## What to produce
A word-for-word copy of the listing, free of images, is the expected answer.

## Records for this exercise
__________

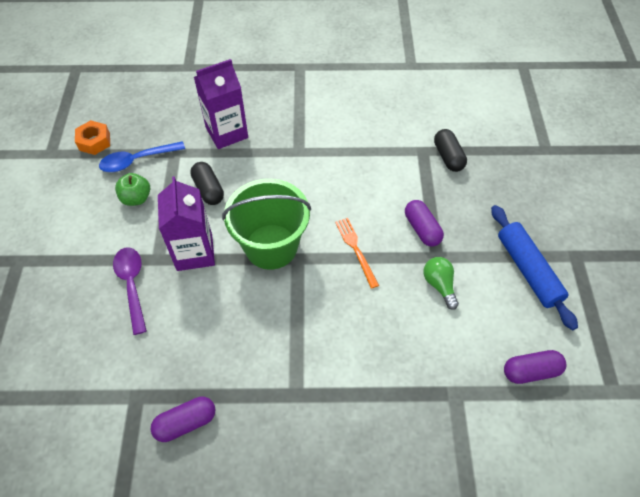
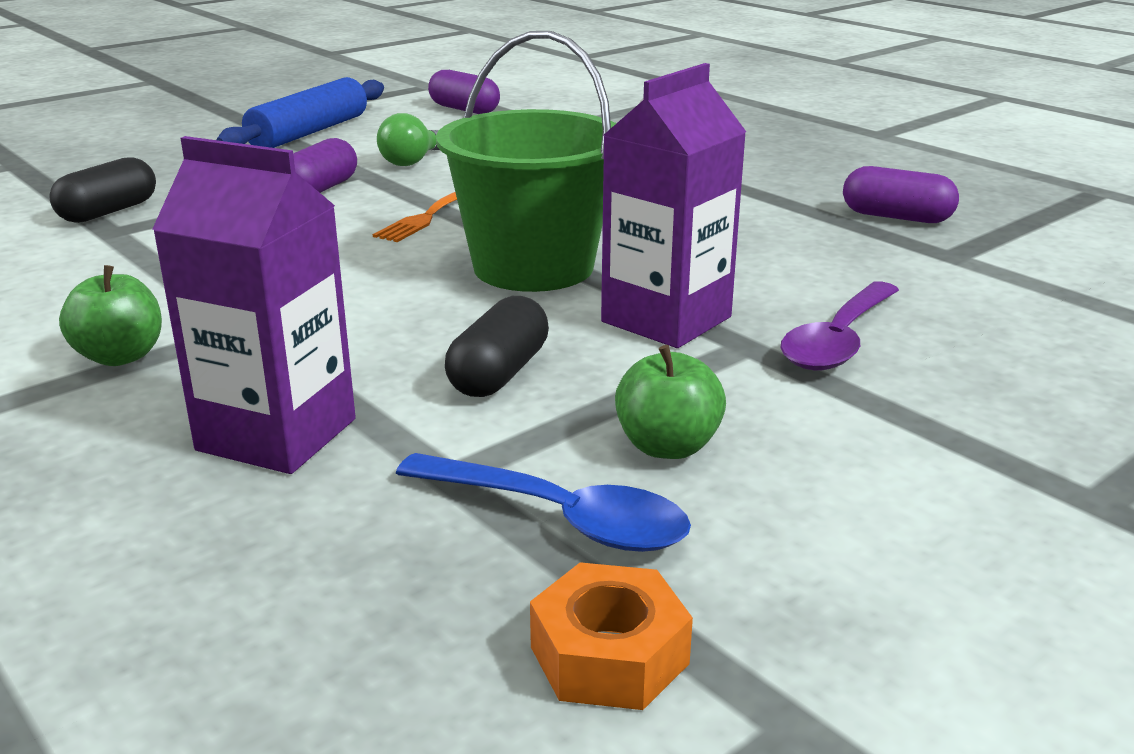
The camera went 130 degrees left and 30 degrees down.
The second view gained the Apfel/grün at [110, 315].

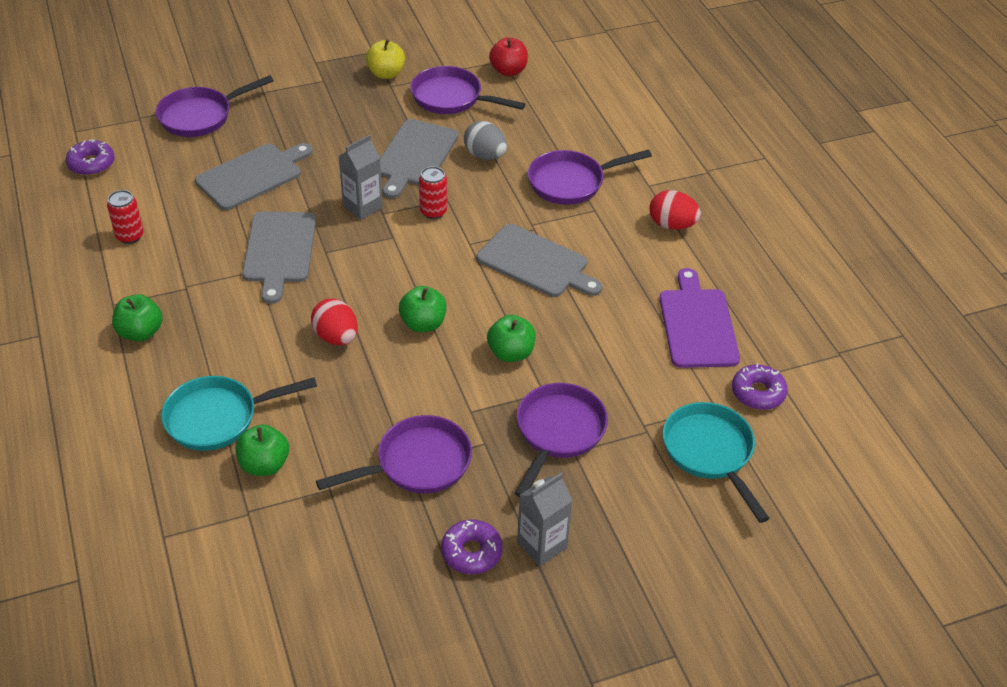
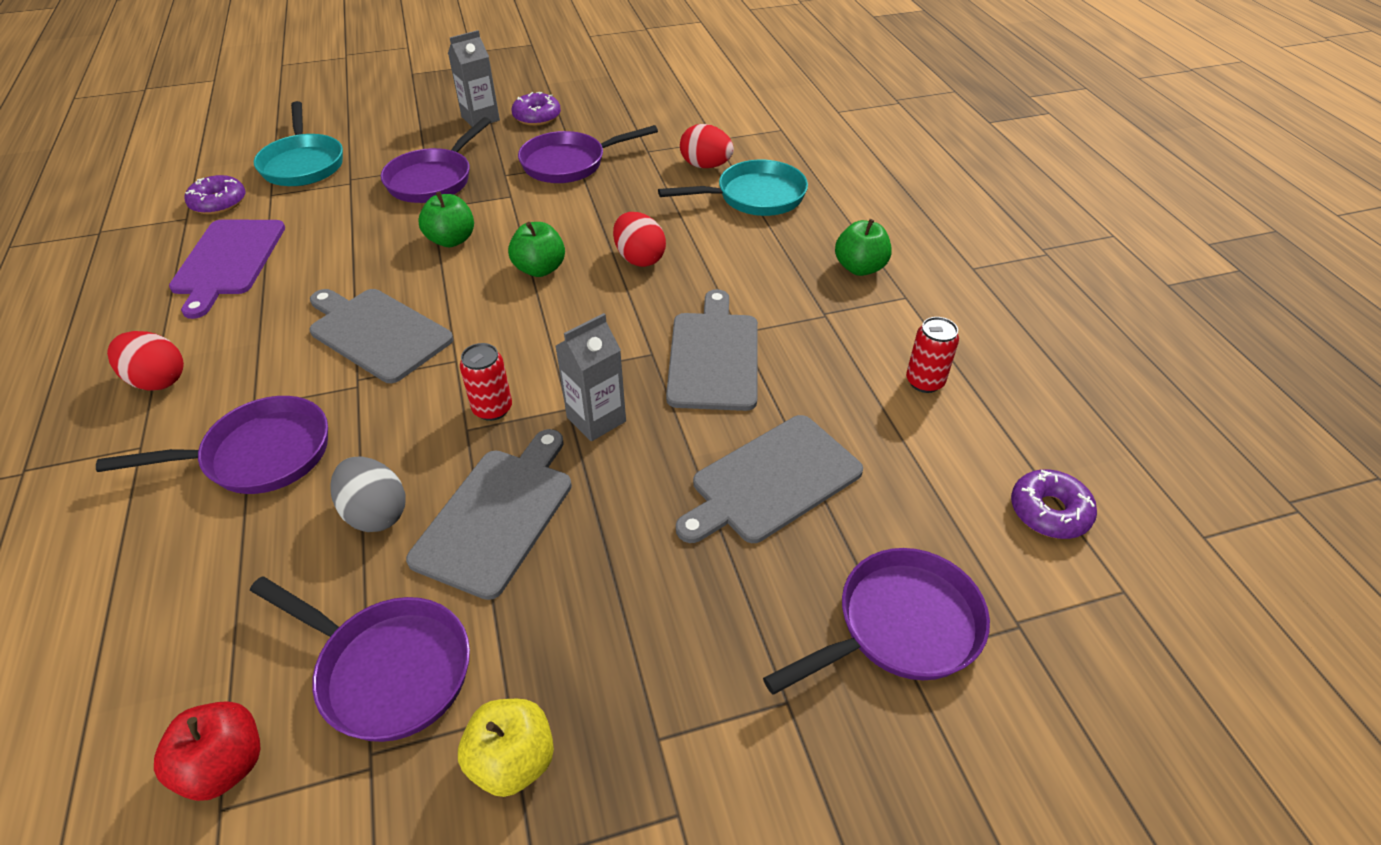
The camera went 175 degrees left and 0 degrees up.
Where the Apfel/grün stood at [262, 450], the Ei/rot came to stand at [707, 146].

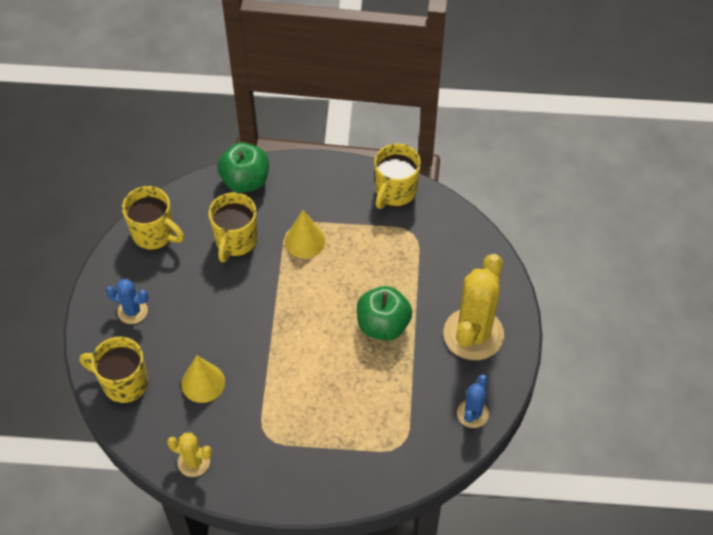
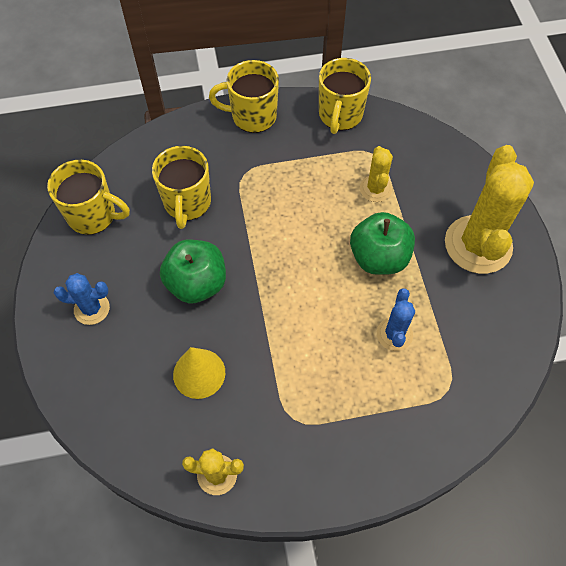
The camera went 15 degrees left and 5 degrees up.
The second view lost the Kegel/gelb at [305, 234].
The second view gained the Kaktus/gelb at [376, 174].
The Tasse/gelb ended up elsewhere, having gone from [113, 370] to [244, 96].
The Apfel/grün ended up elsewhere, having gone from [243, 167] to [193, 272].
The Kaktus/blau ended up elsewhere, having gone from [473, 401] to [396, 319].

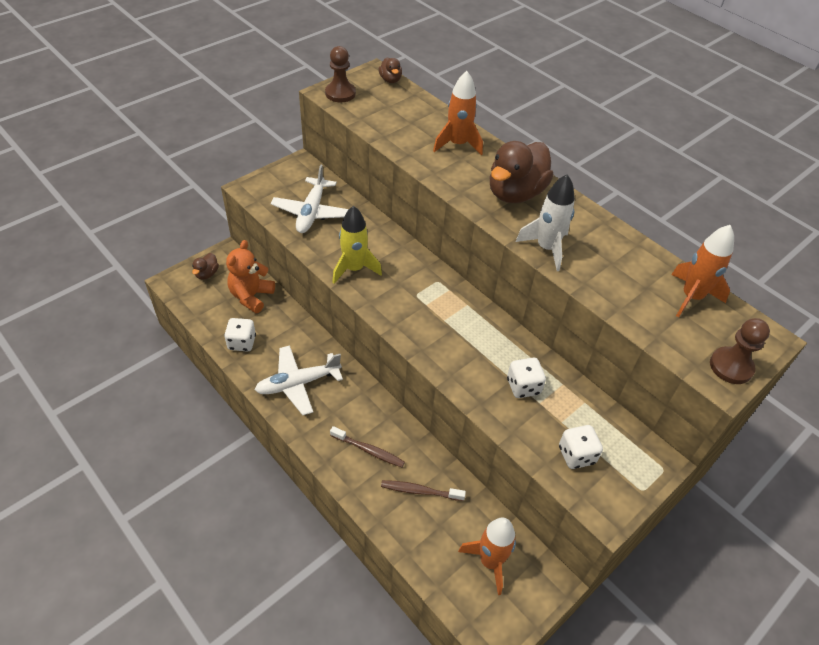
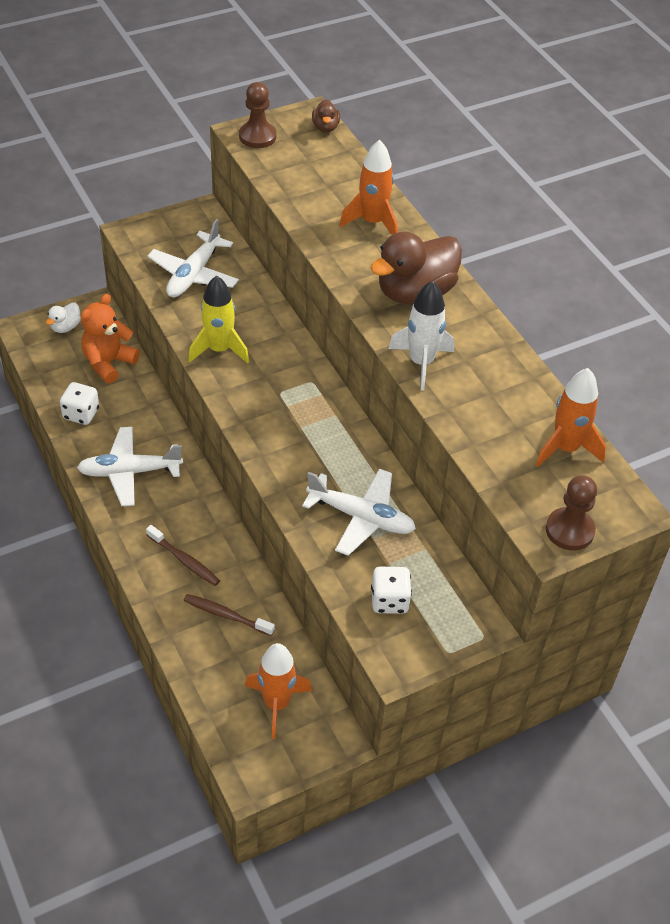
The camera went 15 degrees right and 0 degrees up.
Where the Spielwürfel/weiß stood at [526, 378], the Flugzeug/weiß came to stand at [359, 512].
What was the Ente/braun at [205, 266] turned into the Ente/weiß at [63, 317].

__________

## Expected answer
The camera went 130 degrees left and 30 degrees down.
The second view gained the Apfel/grün at [110, 315].

The camera went 175 degrees left and 0 degrees up.
Where the Apfel/grün stood at [262, 450], the Ei/rot came to stand at [707, 146].

The camera went 15 degrees left and 5 degrees up.
The second view lost the Kegel/gelb at [305, 234].
The second view gained the Kaktus/gelb at [376, 174].
The Tasse/gelb ended up elsewhere, having gone from [113, 370] to [244, 96].
The Apfel/grün ended up elsewhere, having gone from [243, 167] to [193, 272].
The Kaktus/blau ended up elsewhere, having gone from [473, 401] to [396, 319].

The camera went 15 degrees right and 0 degrees up.
Where the Spielwürfel/weiß stood at [526, 378], the Flugzeug/weiß came to stand at [359, 512].
What was the Ente/braun at [205, 266] turned into the Ente/weiß at [63, 317].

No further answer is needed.